Data records:

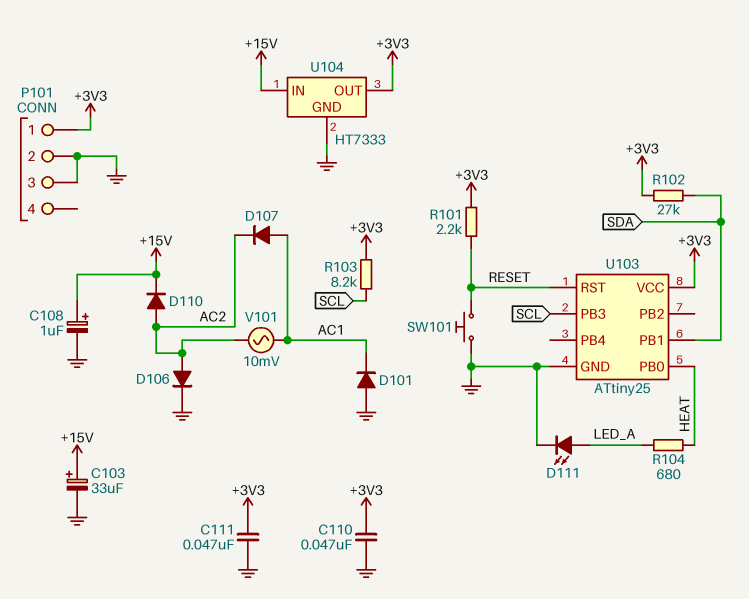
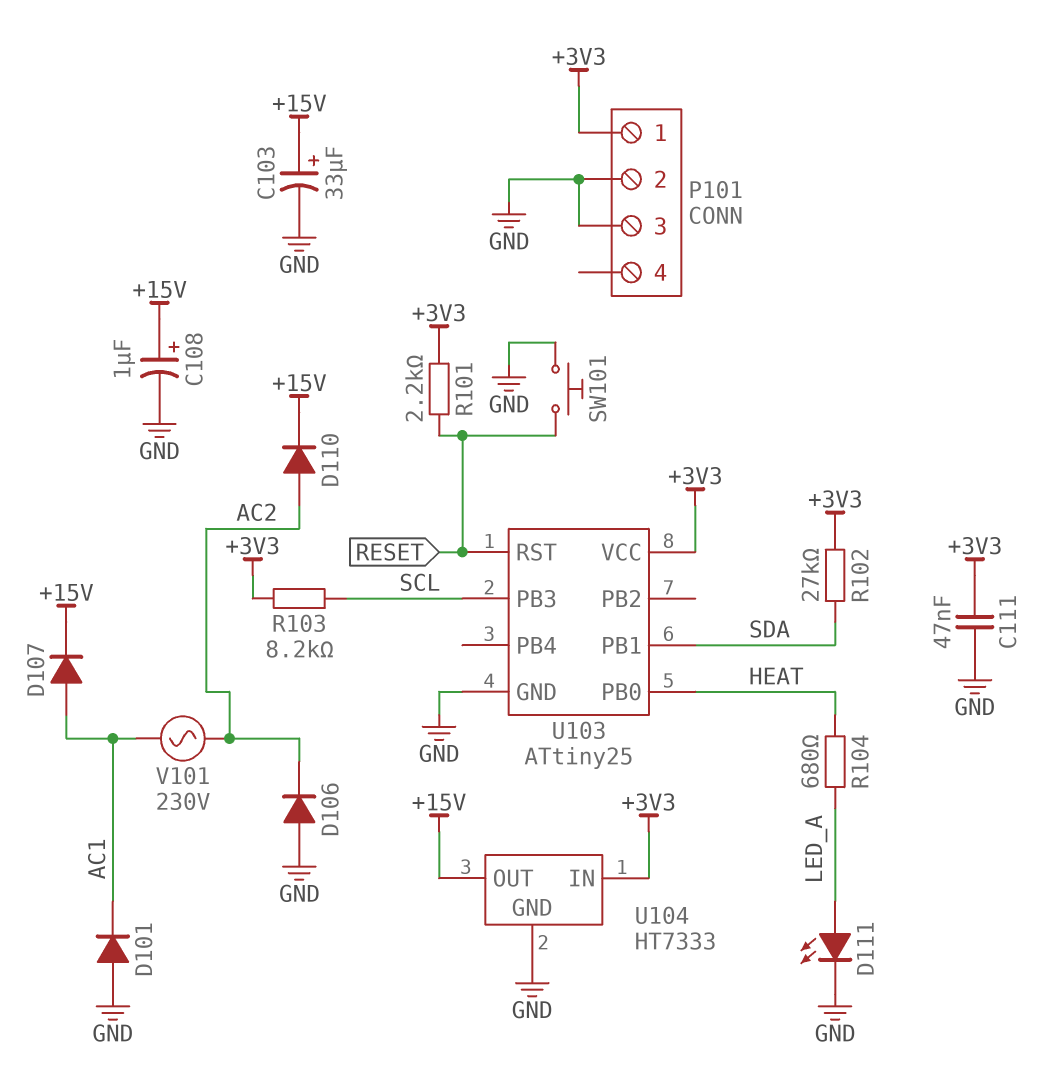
C110: 47nF (+3V3, GND) -> none
D106: diode (A AC2, K GND) -> diode (A GND, K AC2)
D107: diode (A AC1, K AC2) -> diode (A AC1, K +15V)
U104 pin IN: +15V -> +3V3
U104 pin OUT: +3V3 -> +15V
V101: AC 10mV (AC1, AC2) -> AC 230V (AC1, AC2)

Exercise prompt: Exact copy, pictures removed: set down the whole listing above.

Task output:
C110: 47nF (+3V3, GND) -> none
D106: diode (A AC2, K GND) -> diode (A GND, K AC2)
D107: diode (A AC1, K AC2) -> diode (A AC1, K +15V)
U104 pin IN: +15V -> +3V3
U104 pin OUT: +3V3 -> +15V
V101: AC 10mV (AC1, AC2) -> AC 230V (AC1, AC2)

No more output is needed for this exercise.